Items from a dataset
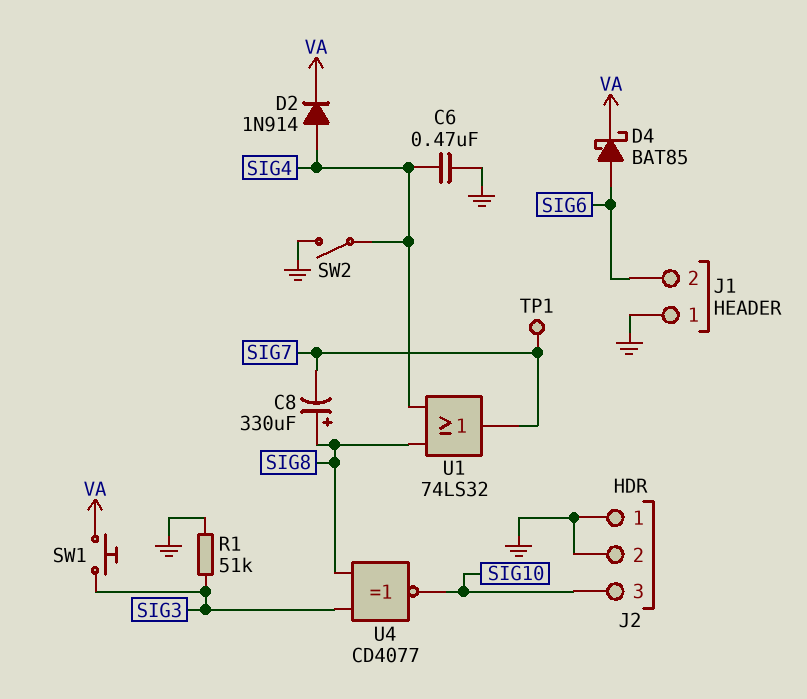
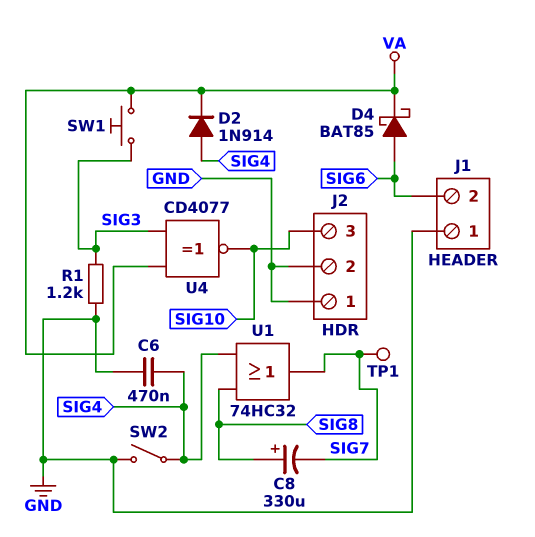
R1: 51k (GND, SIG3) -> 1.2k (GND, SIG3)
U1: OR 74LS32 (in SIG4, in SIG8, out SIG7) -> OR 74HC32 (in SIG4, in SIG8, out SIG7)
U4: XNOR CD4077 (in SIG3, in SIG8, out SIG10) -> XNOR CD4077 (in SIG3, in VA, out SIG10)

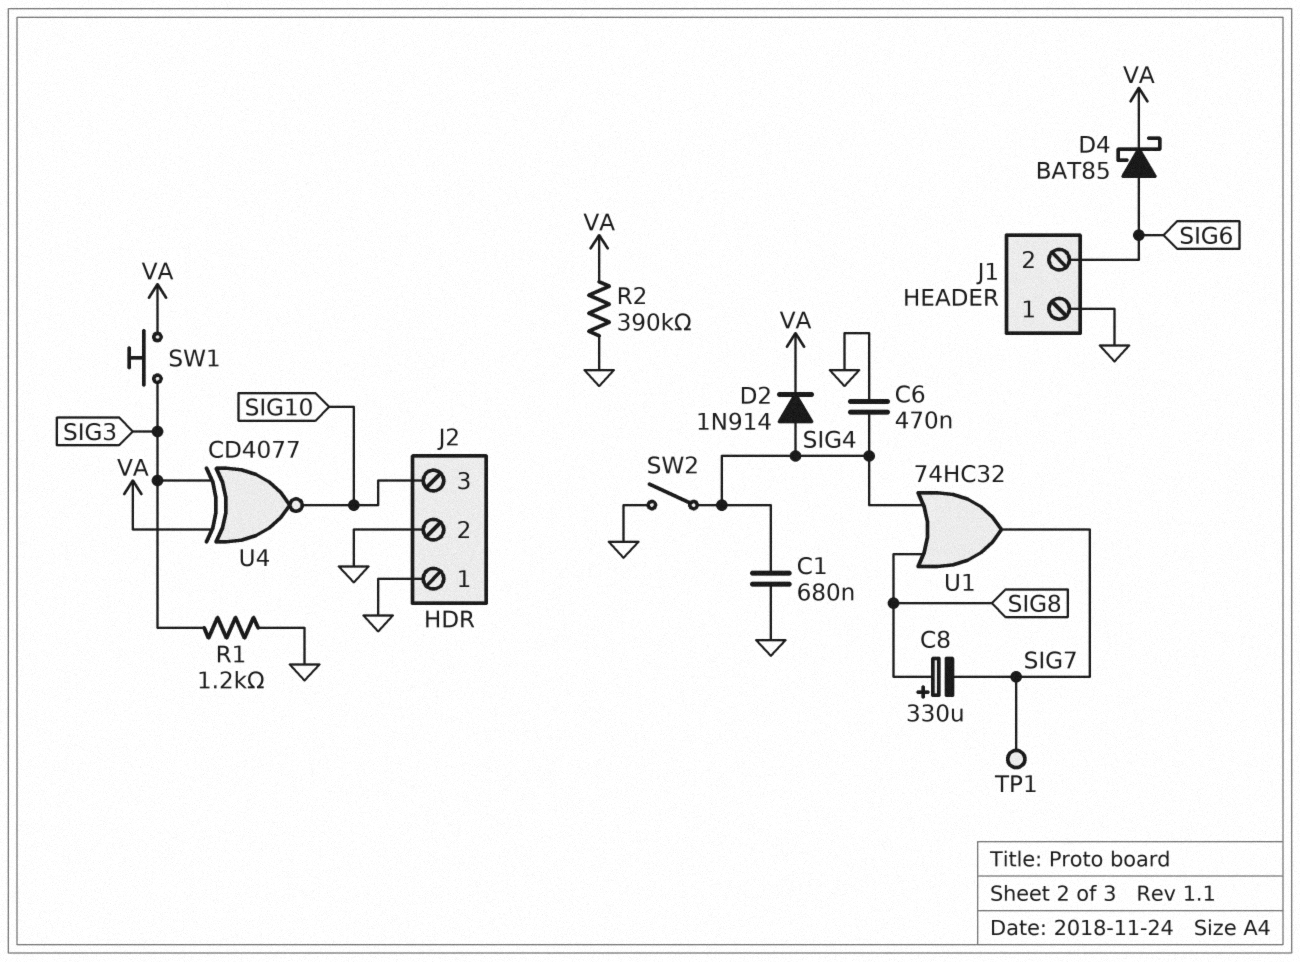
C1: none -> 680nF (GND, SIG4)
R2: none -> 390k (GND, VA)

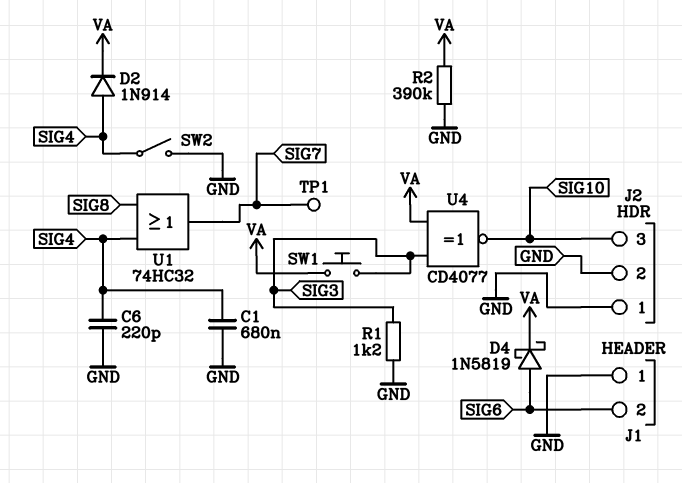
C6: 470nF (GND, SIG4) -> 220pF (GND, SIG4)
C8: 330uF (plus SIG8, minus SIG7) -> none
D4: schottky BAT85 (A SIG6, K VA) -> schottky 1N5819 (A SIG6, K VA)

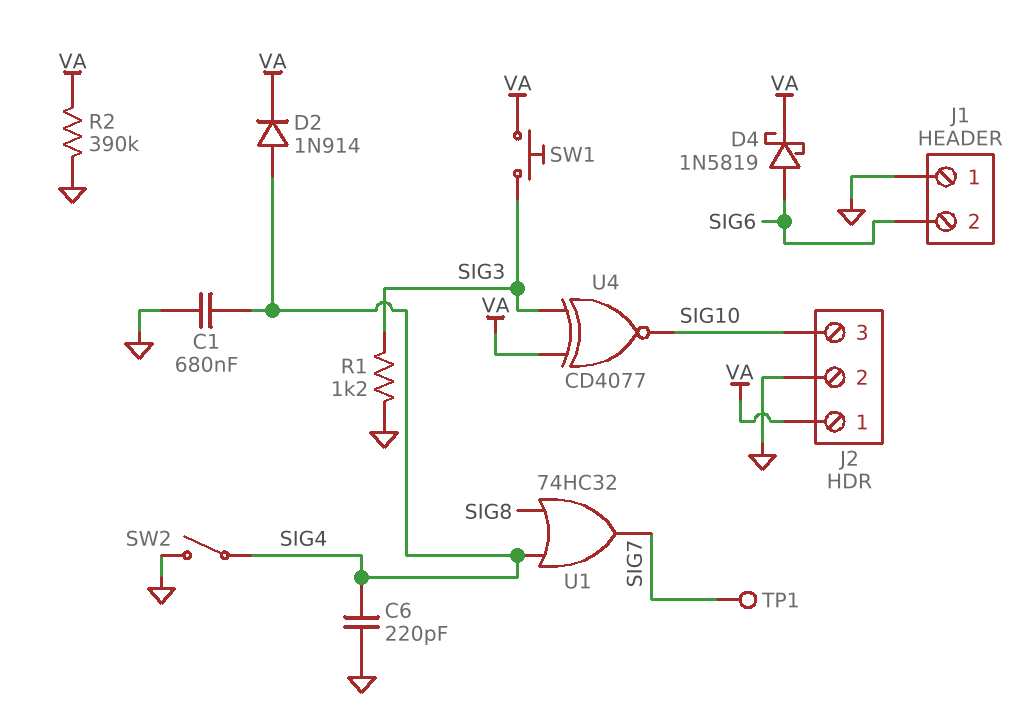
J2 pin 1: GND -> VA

> [Exercise goal]:
Nothing but the lines from the one holding "C8: 330uF (plus SIG8, minus SIG7) -> none" through the final line of the records above belongs in the answer, each retyped exactly; omit the pictures.

> [Finished task]:
C8: 330uF (plus SIG8, minus SIG7) -> none
D4: schottky BAT85 (A SIG6, K VA) -> schottky 1N5819 (A SIG6, K VA)

J2 pin 1: GND -> VA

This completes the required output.